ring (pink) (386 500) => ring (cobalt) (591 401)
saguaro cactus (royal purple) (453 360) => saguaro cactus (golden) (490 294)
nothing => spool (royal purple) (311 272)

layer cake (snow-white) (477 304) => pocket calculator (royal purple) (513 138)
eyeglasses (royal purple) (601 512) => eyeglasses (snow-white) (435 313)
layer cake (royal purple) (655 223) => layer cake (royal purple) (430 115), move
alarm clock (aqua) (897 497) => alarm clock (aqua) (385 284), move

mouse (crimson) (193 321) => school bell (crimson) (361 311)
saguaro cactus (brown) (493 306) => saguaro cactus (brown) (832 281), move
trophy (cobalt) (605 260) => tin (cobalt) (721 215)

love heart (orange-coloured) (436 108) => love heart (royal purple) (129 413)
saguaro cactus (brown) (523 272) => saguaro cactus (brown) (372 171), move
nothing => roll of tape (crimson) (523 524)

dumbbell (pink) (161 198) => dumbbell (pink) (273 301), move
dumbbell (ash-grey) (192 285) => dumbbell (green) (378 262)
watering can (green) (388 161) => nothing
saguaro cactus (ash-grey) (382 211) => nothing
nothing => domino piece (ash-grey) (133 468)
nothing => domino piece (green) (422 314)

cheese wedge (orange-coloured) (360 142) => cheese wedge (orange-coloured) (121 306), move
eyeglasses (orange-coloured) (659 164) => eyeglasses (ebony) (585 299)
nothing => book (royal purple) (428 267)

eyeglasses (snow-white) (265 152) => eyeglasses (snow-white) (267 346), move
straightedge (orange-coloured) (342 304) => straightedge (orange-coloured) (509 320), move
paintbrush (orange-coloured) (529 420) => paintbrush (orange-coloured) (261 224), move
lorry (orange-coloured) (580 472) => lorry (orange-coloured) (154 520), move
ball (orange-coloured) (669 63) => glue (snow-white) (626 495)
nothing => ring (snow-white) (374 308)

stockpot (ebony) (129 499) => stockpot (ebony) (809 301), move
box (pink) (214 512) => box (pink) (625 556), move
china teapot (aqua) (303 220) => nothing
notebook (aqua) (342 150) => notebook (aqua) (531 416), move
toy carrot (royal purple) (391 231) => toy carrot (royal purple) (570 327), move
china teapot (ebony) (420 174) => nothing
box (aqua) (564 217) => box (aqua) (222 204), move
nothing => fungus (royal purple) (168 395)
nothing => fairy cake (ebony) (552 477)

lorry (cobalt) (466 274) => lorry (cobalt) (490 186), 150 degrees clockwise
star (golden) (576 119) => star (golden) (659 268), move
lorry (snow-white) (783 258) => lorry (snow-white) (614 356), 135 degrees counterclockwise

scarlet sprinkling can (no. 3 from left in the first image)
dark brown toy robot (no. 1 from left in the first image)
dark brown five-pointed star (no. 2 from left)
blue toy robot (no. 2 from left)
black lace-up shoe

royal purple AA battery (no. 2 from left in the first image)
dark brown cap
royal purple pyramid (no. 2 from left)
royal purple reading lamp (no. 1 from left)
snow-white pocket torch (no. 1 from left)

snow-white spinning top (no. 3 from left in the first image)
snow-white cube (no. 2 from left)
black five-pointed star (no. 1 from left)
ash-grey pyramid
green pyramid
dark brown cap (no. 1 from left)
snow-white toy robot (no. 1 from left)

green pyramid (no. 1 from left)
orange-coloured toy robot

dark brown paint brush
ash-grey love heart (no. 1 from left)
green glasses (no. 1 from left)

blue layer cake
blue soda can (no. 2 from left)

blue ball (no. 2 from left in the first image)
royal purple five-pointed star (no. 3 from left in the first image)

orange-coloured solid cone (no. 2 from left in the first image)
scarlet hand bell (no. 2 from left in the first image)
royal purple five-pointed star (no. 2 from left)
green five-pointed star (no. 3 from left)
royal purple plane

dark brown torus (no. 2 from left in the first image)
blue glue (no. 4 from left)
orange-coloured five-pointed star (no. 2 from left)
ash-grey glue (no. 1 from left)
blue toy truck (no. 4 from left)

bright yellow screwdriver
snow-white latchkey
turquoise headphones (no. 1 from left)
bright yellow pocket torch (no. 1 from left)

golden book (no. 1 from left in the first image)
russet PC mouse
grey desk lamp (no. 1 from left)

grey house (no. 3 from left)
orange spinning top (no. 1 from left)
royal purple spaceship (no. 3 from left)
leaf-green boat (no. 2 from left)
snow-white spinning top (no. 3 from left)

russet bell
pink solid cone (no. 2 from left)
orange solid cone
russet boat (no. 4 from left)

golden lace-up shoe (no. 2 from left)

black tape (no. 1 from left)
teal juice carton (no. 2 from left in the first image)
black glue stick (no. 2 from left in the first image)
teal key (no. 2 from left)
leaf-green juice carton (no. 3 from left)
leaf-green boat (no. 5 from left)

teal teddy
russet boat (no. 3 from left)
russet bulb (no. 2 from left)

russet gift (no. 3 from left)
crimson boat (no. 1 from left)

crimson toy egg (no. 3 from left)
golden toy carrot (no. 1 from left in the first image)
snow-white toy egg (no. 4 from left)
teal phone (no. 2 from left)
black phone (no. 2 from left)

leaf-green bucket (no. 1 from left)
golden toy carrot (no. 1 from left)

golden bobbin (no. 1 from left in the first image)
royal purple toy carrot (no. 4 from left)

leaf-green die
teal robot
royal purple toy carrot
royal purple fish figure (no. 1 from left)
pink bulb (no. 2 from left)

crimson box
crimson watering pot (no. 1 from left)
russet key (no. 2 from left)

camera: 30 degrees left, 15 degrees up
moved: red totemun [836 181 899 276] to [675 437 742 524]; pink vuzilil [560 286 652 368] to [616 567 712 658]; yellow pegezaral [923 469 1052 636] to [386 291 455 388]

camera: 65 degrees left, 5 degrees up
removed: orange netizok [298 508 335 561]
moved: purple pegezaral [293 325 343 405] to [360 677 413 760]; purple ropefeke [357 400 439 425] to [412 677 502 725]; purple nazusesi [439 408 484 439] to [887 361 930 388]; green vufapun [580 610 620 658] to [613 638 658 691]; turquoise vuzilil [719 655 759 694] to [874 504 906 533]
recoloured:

★ ★ ★

WORK ORDER:
Write out only what runs from the line holding "moved: red totemun" through the last line of the records, exactly as shown.

ANSWER AREA:
moved: red totemun [836 181 899 276] to [675 437 742 524]; pink vuzilil [560 286 652 368] to [616 567 712 658]; yellow pegezaral [923 469 1052 636] to [386 291 455 388]

camera: 65 degrees left, 5 degrees up
removed: orange netizok [298 508 335 561]
moved: purple pegezaral [293 325 343 405] to [360 677 413 760]; purple ropefeke [357 400 439 425] to [412 677 502 725]; purple nazusesi [439 408 484 439] to [887 361 930 388]; green vufapun [580 610 620 658] to [613 638 658 691]; turquoise vuzilil [719 655 759 694] to [874 504 906 533]
recoloured:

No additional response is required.